- [What to produce]: Repeat the listing exactly. Pictures stay out of your copy.

- [Given information]:
════════
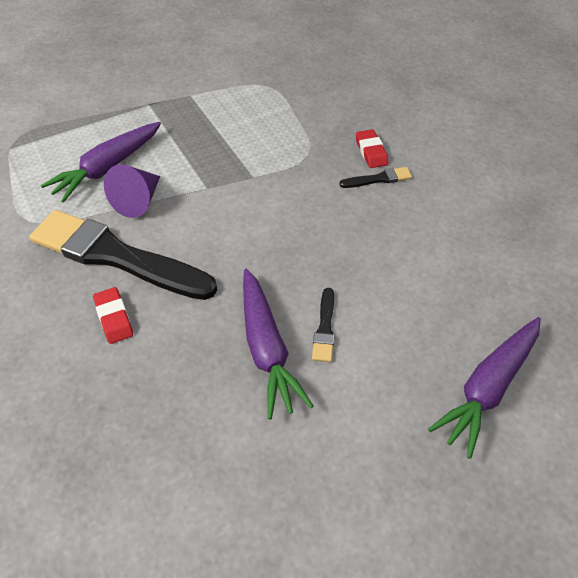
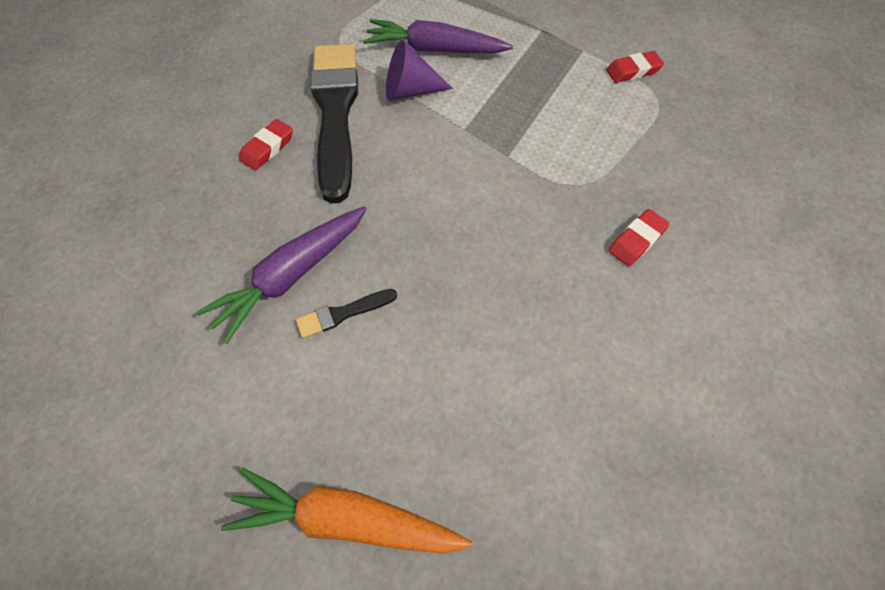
camera: 60 degrees right, 10 degrees up
(233, 83) = (633, 71): none -> red eraser
(378, 179) = (597, 268): black brush -> none
(488, 388) = (346, 519): purple carrot -> orange carrot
════════
- [Your solution]:
camera: 60 degrees right, 10 degrees up
(233, 83) = (633, 71): none -> red eraser
(378, 179) = (597, 268): black brush -> none
(488, 388) = (346, 519): purple carrot -> orange carrot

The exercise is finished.